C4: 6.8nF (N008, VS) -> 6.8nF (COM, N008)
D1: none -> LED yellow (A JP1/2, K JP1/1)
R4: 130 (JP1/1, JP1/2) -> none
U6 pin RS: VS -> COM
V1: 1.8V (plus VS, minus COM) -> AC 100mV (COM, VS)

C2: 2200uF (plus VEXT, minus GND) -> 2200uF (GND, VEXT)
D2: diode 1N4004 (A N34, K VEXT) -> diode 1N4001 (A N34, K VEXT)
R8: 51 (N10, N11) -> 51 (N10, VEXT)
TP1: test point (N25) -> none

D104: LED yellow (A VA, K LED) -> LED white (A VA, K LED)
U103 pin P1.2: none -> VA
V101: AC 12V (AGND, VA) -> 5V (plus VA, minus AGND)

-*-*-

TASK DETAILS → In the entries above, find lines with "none" and copy each.

SOLUTION TO THIS TASK →
D1: none -> LED yellow (A JP1/2, K JP1/1)
R4: 130 (JP1/1, JP1/2) -> none
TP1: test point (N25) -> none
U103 pin P1.2: none -> VA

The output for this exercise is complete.